### Exercise objective:
Could the records be returned exactly, with the pictures left out?

──────── Data for this exercise

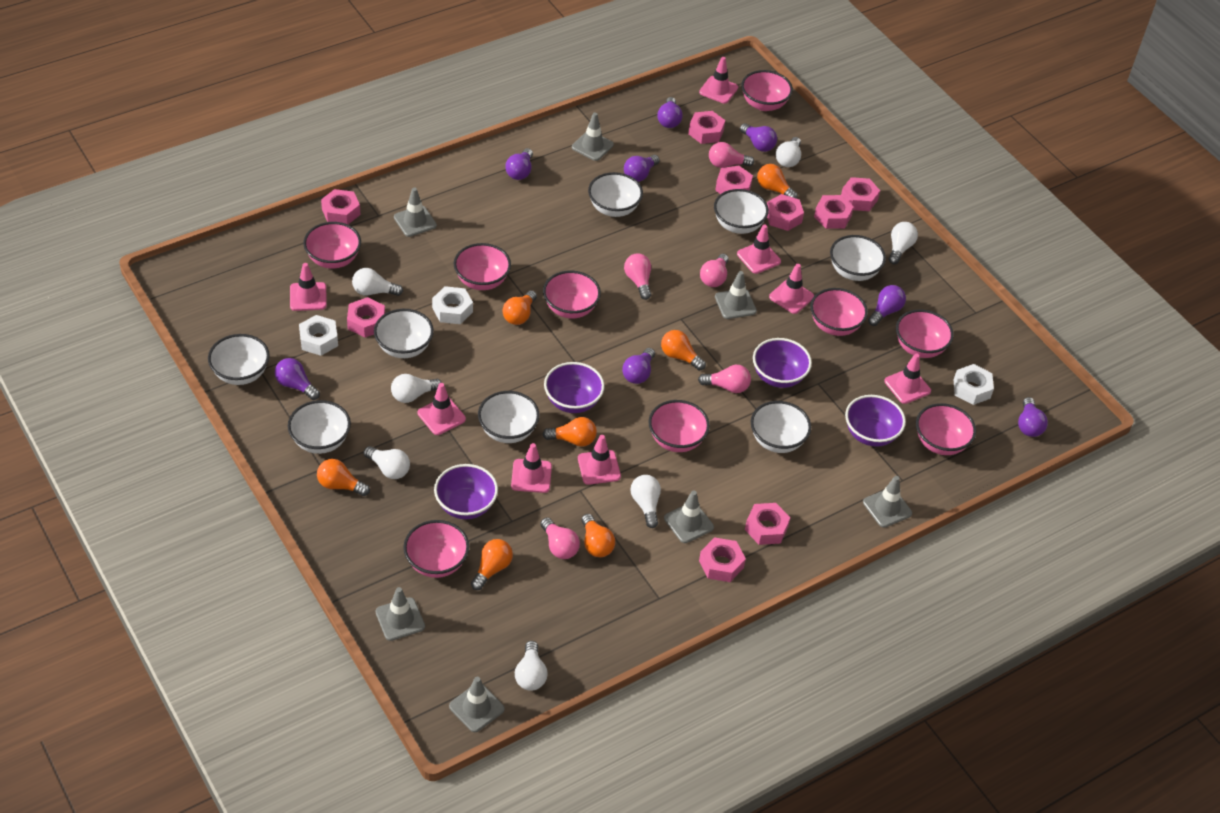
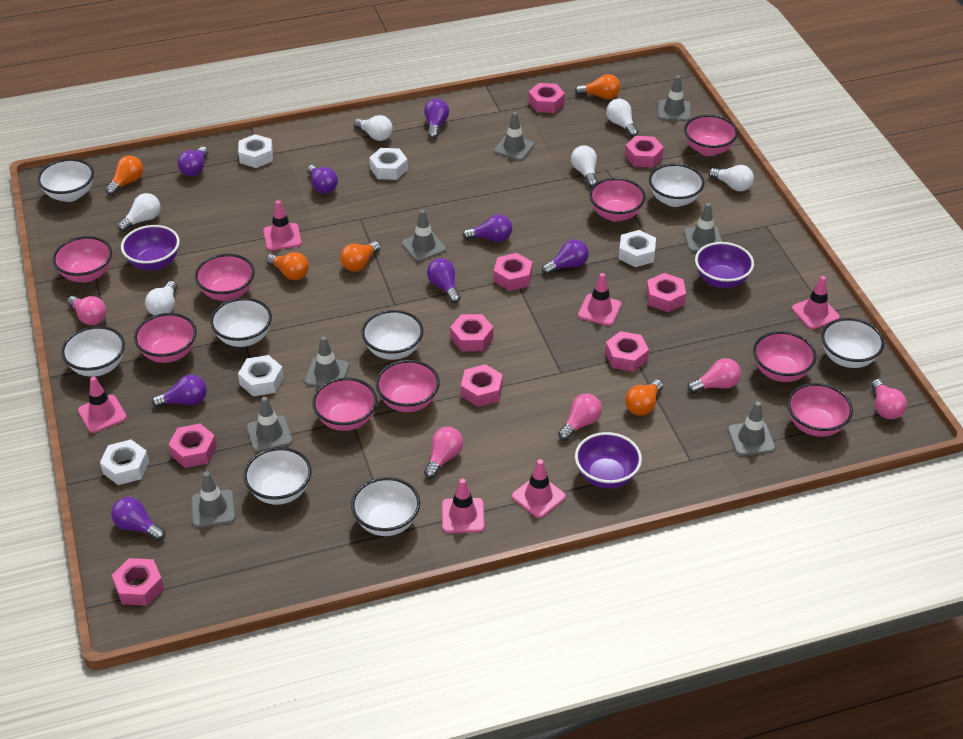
grey traffic cone: 7 -> 8
orange light bulb: 7 -> 5
pink traffic cone: 8 -> 6
purple bowl: 4 -> 3
white light bulb: 7 -> 6
white nut: 3 -> 5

────────────────

### Answer to this task:
grey traffic cone: 7 -> 8
orange light bulb: 7 -> 5
pink traffic cone: 8 -> 6
purple bowl: 4 -> 3
white light bulb: 7 -> 6
white nut: 3 -> 5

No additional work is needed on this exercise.